[Opening Dataset excerpts section]

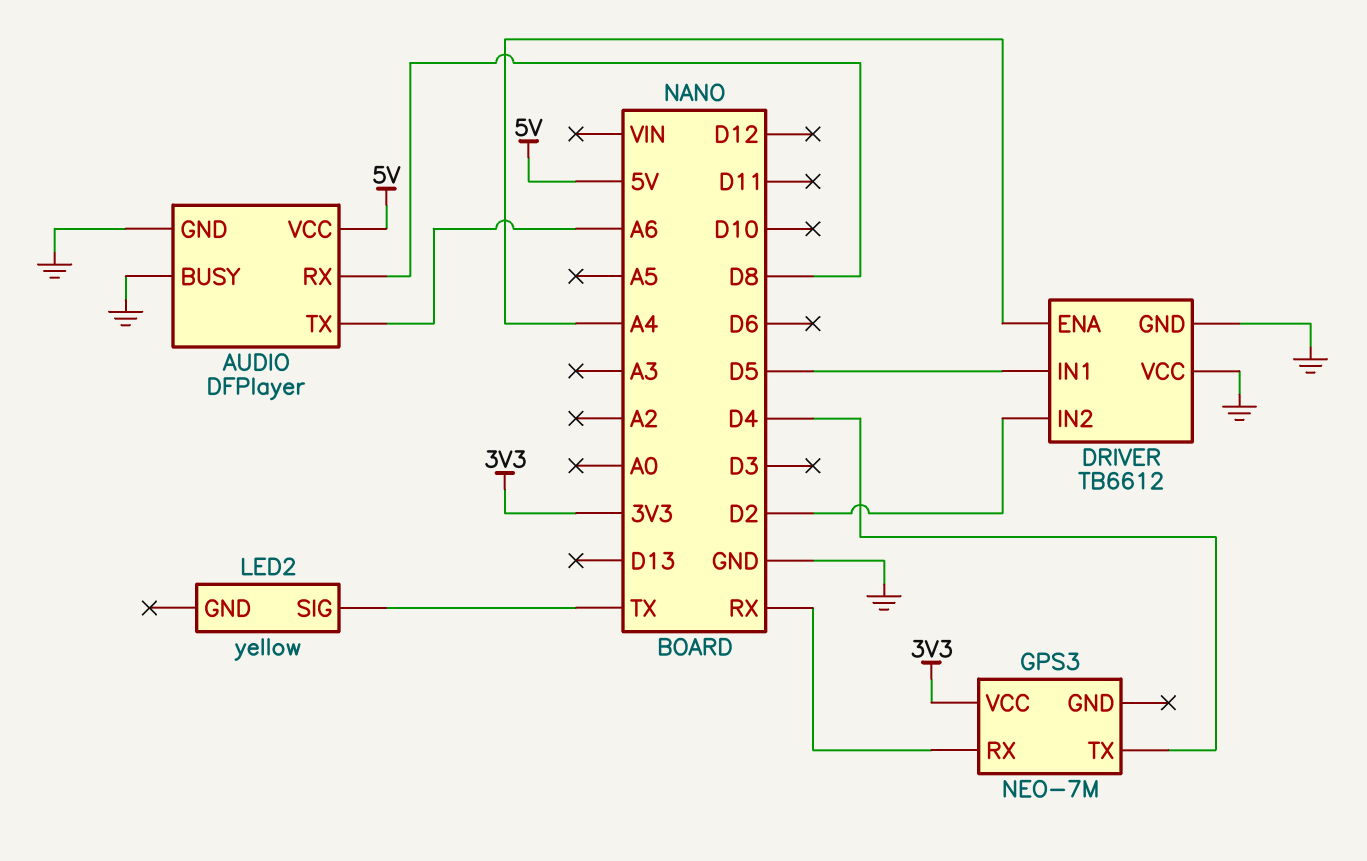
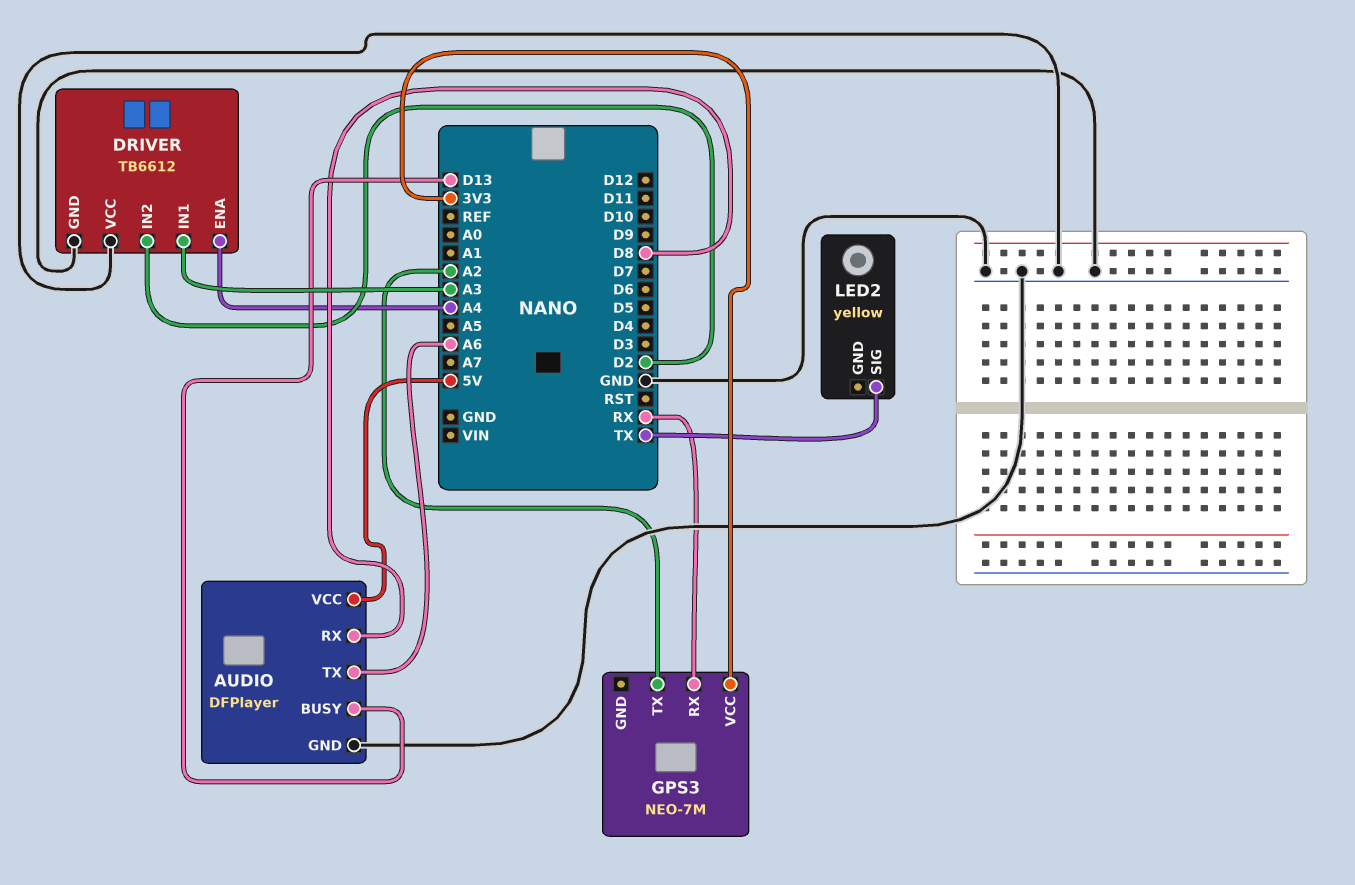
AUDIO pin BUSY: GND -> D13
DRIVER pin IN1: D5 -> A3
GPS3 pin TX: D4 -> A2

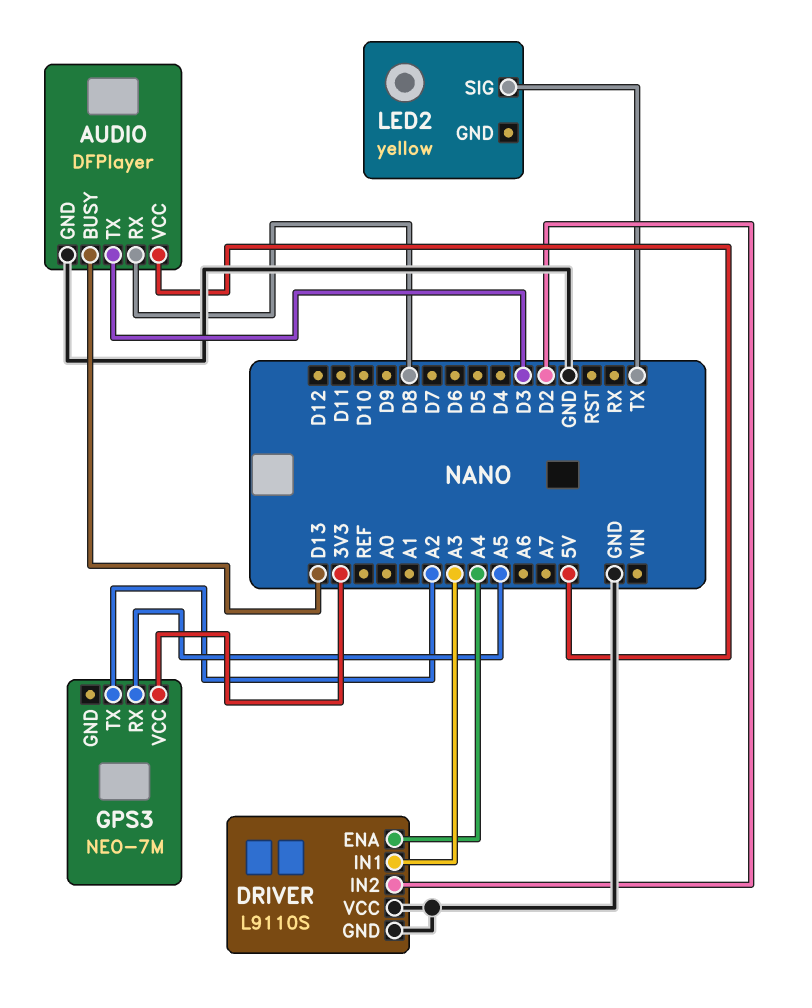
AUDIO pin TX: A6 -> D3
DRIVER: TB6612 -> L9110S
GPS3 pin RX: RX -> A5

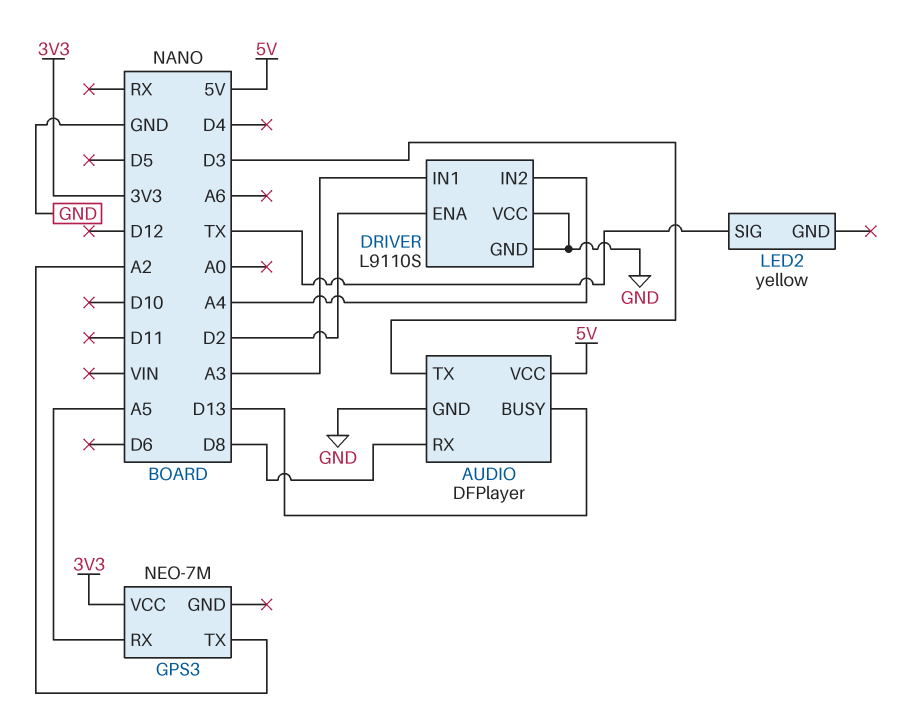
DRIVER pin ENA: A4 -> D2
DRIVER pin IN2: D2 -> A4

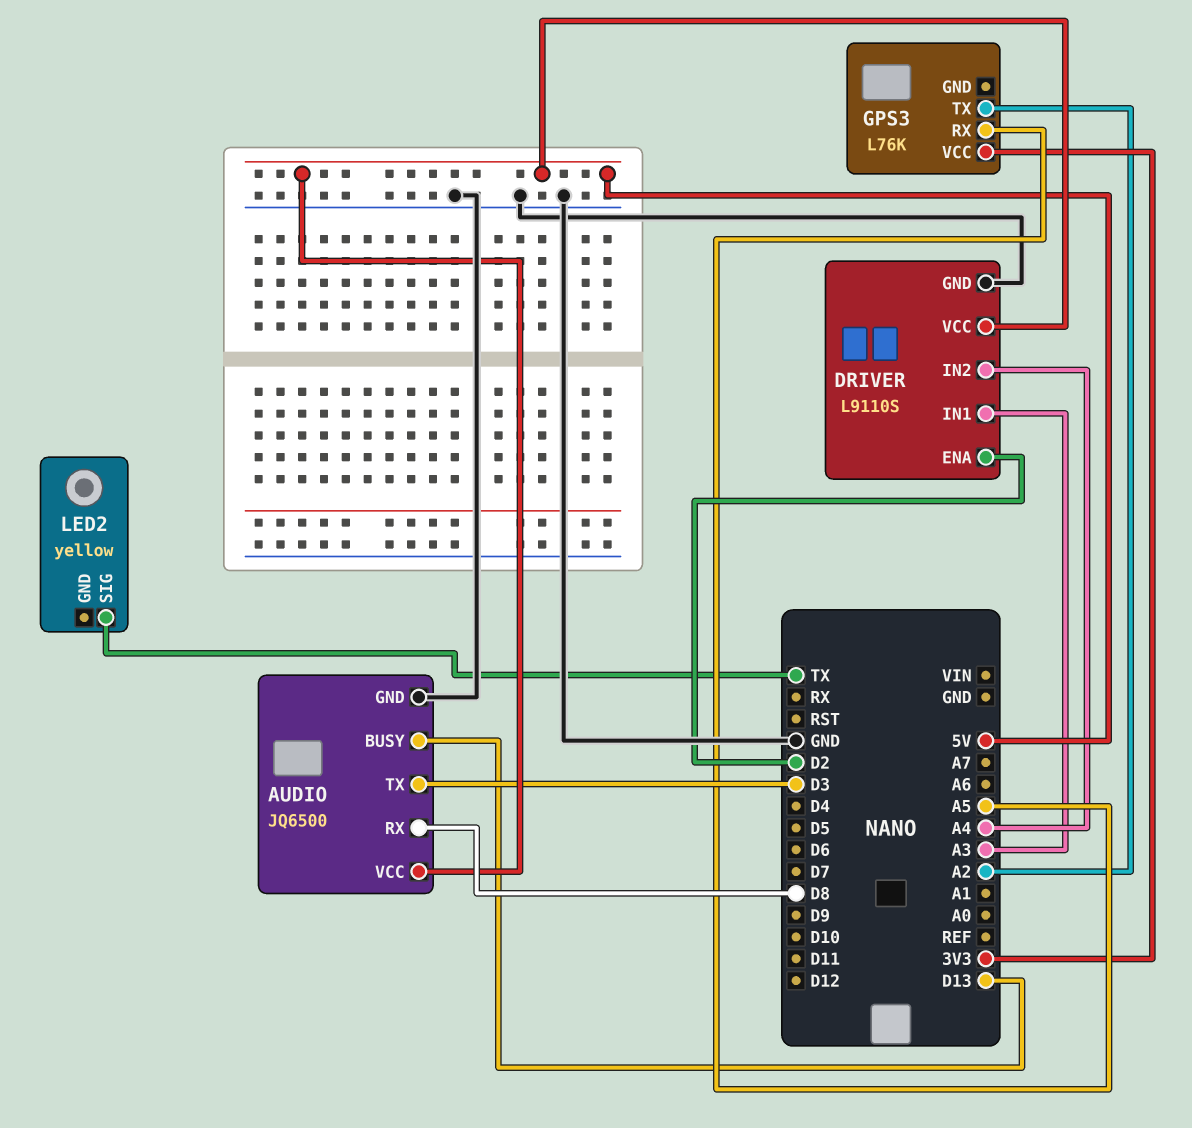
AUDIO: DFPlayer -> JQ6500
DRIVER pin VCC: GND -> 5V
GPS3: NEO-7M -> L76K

[Closing Dataset excerpts section]
[Opening Dataset excerpts section]

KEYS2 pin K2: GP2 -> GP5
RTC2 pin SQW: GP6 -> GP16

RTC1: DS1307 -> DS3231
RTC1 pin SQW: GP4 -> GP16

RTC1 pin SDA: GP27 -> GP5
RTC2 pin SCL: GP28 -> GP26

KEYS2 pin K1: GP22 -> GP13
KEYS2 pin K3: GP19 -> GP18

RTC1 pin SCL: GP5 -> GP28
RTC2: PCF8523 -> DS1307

[Closing Dataset excerpts section]
[Opening Dataset excerpts section]

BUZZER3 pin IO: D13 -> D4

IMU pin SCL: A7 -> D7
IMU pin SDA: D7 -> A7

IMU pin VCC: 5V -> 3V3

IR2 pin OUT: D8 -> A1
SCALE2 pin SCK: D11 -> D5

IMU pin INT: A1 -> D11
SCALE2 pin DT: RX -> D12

[Closing Dataset excerpts section]

# [Task statement]
The lines to extract from the data above begin with the line containing "KEYS2 pin K3: GP19 -> GP18" and end with the line containing "RTC2: PCF8523 -> DS1307". Extract them exactly, including both.

# [Your response]
KEYS2 pin K3: GP19 -> GP18

RTC1 pin SCL: GP5 -> GP28
RTC2: PCF8523 -> DS1307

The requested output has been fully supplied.